>> START Data in this exercise
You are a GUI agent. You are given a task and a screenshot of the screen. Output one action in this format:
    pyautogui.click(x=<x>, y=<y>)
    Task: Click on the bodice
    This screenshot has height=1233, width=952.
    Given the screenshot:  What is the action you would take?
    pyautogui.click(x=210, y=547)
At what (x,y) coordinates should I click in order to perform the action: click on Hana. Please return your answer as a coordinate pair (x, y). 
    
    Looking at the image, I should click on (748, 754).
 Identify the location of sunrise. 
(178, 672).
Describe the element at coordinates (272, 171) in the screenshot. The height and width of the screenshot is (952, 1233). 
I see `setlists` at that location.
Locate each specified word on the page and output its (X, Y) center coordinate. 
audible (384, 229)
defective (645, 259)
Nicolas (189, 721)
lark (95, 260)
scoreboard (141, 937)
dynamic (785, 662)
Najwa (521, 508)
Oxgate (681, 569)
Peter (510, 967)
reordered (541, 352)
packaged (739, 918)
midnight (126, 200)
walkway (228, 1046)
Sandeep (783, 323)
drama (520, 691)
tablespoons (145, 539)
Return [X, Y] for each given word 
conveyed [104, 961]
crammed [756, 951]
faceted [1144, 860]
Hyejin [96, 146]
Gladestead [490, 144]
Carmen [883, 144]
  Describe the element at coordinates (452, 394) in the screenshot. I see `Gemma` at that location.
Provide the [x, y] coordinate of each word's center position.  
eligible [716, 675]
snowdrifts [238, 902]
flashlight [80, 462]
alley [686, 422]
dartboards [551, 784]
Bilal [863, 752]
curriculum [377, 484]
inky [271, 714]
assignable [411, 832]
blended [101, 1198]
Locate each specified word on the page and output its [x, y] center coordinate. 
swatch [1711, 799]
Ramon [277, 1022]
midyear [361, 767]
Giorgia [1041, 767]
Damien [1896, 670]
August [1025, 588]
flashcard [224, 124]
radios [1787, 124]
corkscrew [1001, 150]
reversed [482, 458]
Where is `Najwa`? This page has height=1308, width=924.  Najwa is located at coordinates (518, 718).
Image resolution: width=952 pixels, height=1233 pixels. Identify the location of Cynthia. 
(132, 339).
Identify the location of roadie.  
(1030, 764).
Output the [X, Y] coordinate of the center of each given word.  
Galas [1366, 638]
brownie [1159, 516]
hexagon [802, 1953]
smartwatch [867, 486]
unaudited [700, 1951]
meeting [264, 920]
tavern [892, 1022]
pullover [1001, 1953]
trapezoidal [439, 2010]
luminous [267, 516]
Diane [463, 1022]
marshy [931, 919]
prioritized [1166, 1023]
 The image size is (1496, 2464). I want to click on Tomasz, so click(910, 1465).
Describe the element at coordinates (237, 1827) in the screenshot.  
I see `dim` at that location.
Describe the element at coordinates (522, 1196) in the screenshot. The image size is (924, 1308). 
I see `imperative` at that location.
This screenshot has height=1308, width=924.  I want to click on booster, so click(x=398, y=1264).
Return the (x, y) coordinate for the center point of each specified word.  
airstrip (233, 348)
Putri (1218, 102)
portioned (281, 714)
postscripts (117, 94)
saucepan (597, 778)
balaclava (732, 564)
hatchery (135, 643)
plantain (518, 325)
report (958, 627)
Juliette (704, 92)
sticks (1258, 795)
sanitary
>> END Data in this exercise
### Exercise details
Present the lines of the data from the line containing "tavern [892, 1022]" up to and including the line containing "saucepan (597, 778)" as a numbered list, leaving out any blank lines.

### Task output
1. tavern [892, 1022]
2. pullover [1001, 1953]
3. trapezoidal [439, 2010]
4. luminous [267, 516]
5. Diane [463, 1022]
6. marshy [931, 919]
7. prioritized [1166, 1023]
8.  The image size is (1496, 2464). I want to click on Tomasz, so click(910, 1465).
9. Describe the element at coordinates (237, 1827) in the screenshot.  
10. I see `dim` at that location.
11. Describe the element at coordinates (522, 1196) in the screenshot. The image size is (924, 1308). 
12. I see `imperative` at that location.
13. This screenshot has height=1308, width=924.  I want to click on booster, so click(x=398, y=1264).
14. Return the (x, y) coordinate for the center point of each specified word.  
15. airstrip (233, 348)
16. Putri (1218, 102)
17. portioned (281, 714)
18. postscripts (117, 94)
19. saucepan (597, 778)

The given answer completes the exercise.